#### GIVEN MATERIAL:
^^^^^^^^
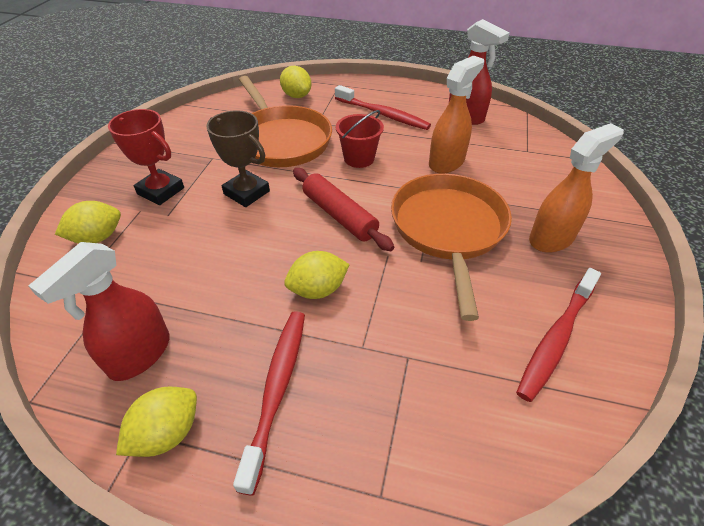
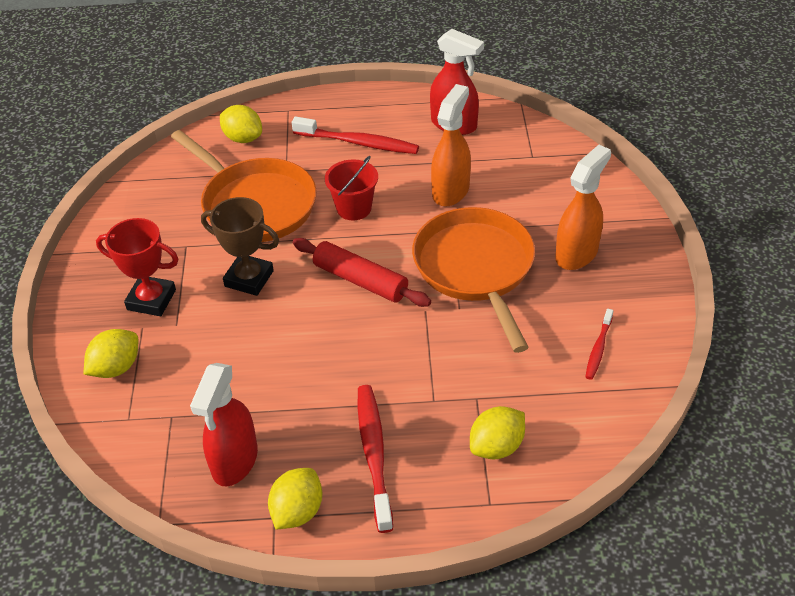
camera: 15 degrees left, 0 degrees up
yellow lemon [284,251,350,299] -> yellow lemon moved to [470,406,525,459]
red toothbrush [516,268,601,402] -> red toothbrush [585,309,613,380], size x0.55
^^^^^^^^
Without copying any picture, repeat the full listing above word for word.

#### RESULT:
camera: 15 degrees left, 0 degrees up
yellow lemon [284,251,350,299] -> yellow lemon moved to [470,406,525,459]
red toothbrush [516,268,601,402] -> red toothbrush [585,309,613,380], size x0.55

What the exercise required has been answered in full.